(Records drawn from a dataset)
------------------------------------------------

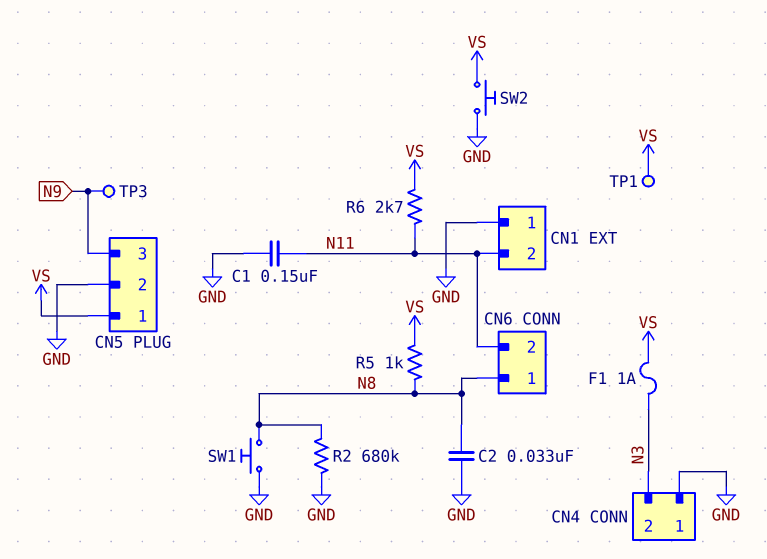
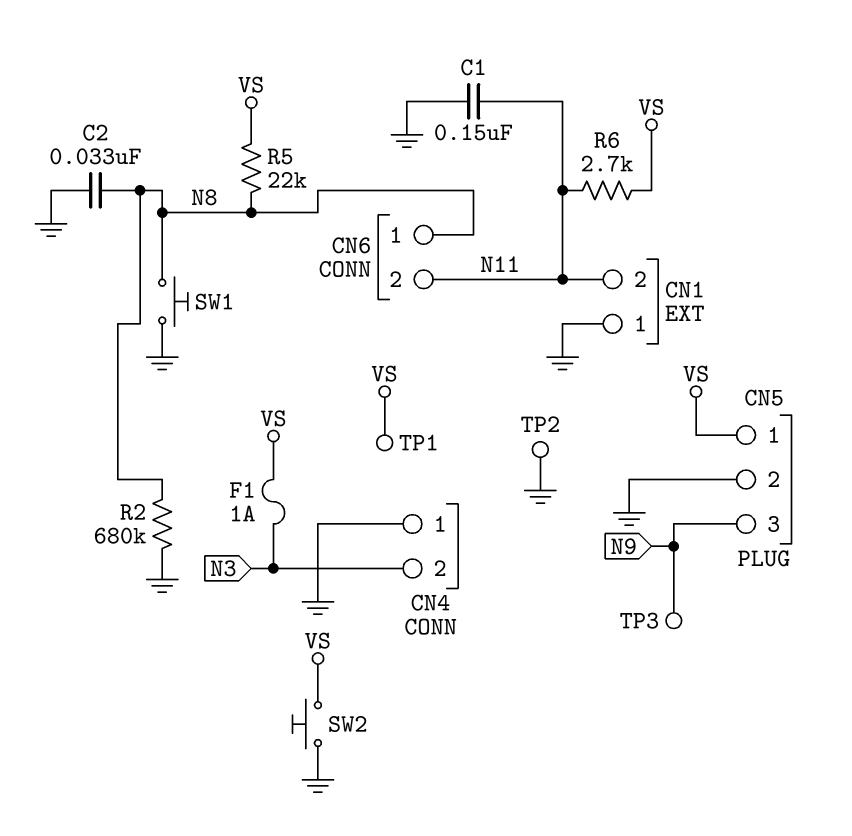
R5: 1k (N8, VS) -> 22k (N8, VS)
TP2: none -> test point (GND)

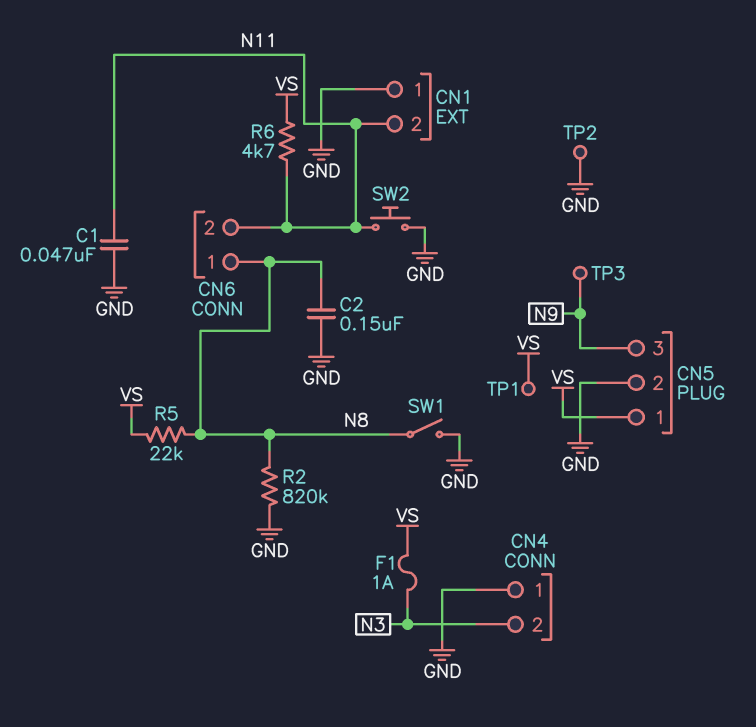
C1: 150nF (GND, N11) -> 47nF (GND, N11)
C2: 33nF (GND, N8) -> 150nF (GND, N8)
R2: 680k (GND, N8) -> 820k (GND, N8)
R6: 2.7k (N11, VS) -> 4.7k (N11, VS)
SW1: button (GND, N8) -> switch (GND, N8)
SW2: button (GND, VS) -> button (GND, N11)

------------------------------------------------

▸ **What to work on**: Write out, word for word, the line containing "R2: 680k (GND, N8) -> 820k (GND, N8)" and every line after it to the end of the data above.

▸ **Response box**:
R2: 680k (GND, N8) -> 820k (GND, N8)
R6: 2.7k (N11, VS) -> 4.7k (N11, VS)
SW1: button (GND, N8) -> switch (GND, N8)
SW2: button (GND, VS) -> button (GND, N11)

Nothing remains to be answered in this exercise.